■ **About this task**
Exactly the lines from the one holding "[(0,130),(80,164),(61,213),(49,217),(0,198),(0,130)]" through the last line of the listing below must appear in the answer, and no pictures.
-- Opening Marker --
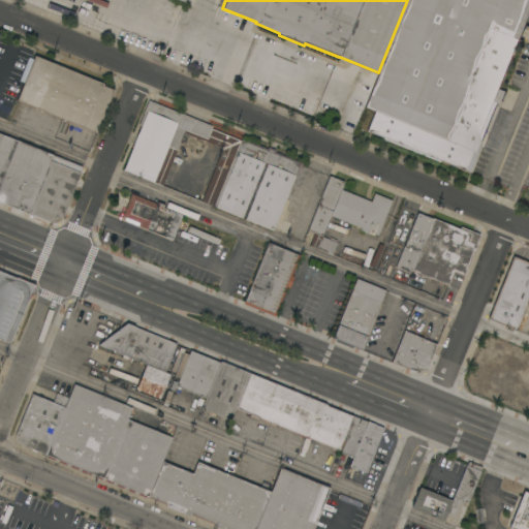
[(407,0),(528,0),(528,16),(500,88),(506,91),(501,103),(495,101),(474,152),(364,106),(378,72),(407,0)]
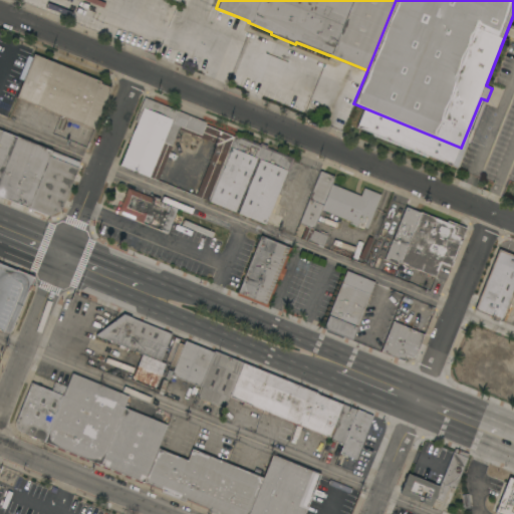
[(33,53),(99,80),(99,82),(109,86),(92,127),(16,96),(23,79),(32,57),(33,53)]
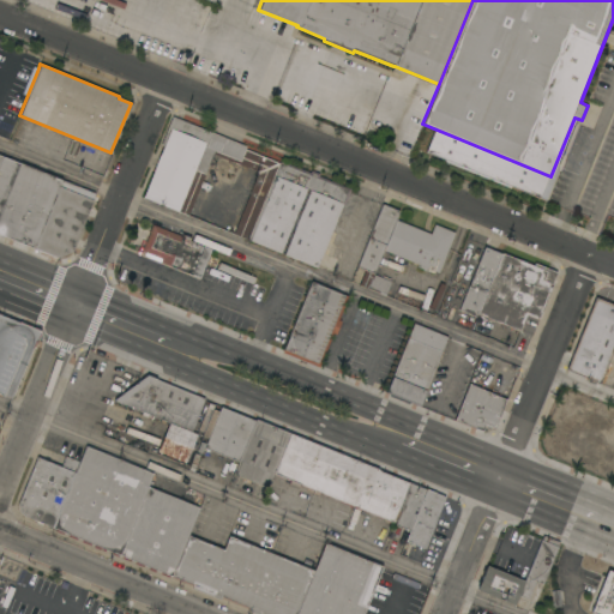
[(28,95),(22,92),(32,66),(38,68),(28,95)]
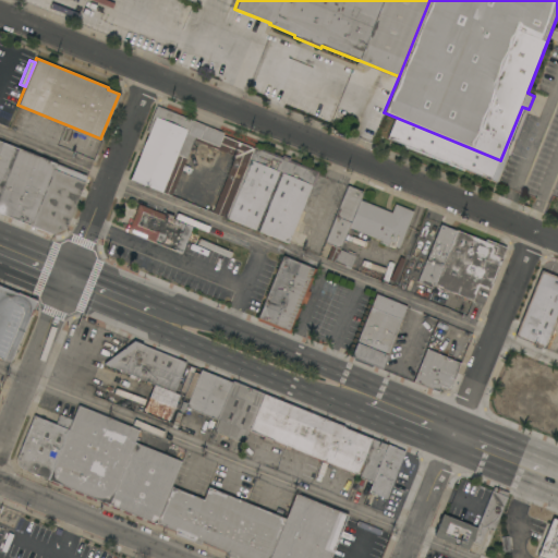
[(225,217),(211,211),(234,156),(193,140),(170,195),(130,179),(136,162),(135,162),(138,156),(140,156),(155,119),(152,117),(156,105),(223,133),(222,135),(254,148),(225,217)]
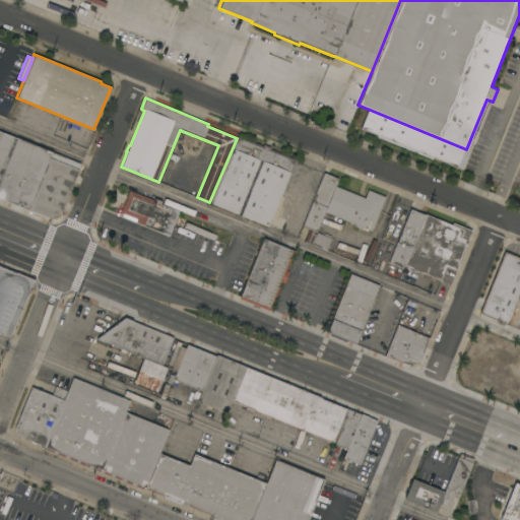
[(0,130),(80,164),(61,213),(49,217),(0,198),(0,130)]
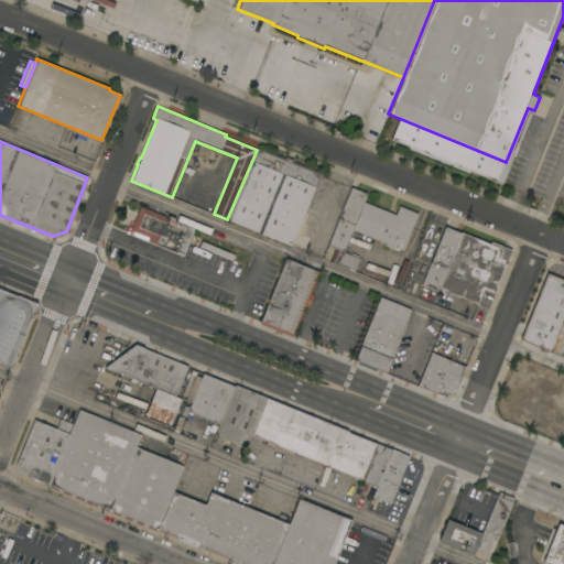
[(258,147),(284,158),(285,155),(293,159),(292,161),(322,173),(316,187),(315,186),(291,246),(227,219),(257,150),(258,147)]
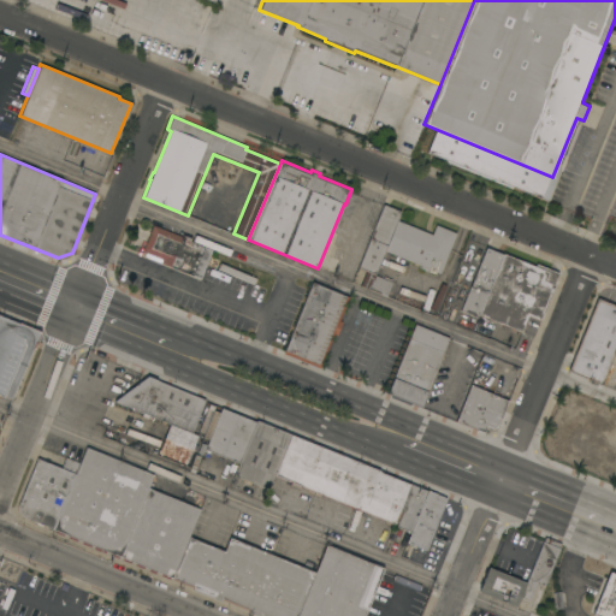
[(374,274),(392,282),(386,296),(360,285),(366,271),(357,267),(384,205),(401,211),(397,220),(384,250),(374,274)]
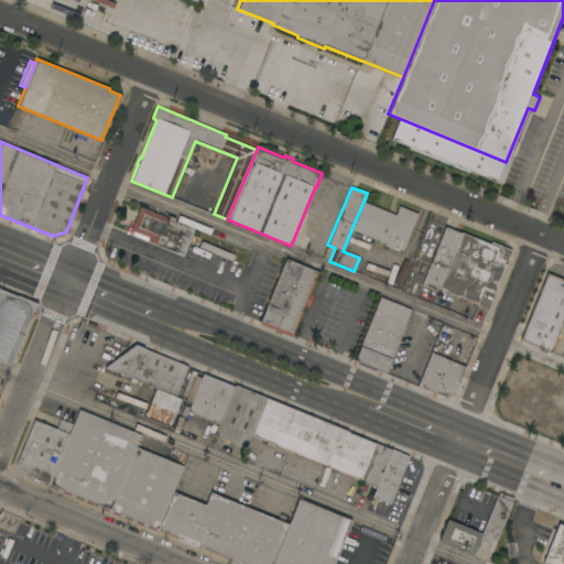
[(396,215),(399,206),(418,213),(402,250),(398,248),(398,250),(382,245),(383,242),(351,229),(364,202),(396,215)]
-- Closing Marker --
■ **Worked solution**
[(0,130),(80,164),(61,213),(49,217),(0,198),(0,130)]
[(258,147),(284,158),(285,155),(293,159),(292,161),(322,173),(316,187),(315,186),(291,246),(227,219),(257,150),(258,147)]
[(374,274),(392,282),(386,296),(360,285),(366,271),(357,267),(384,205),(401,211),(397,220),(384,250),(374,274)]
[(396,215),(399,206),(418,213),(402,250),(398,248),(398,250),(382,245),(383,242),(351,229),(364,202),(396,215)]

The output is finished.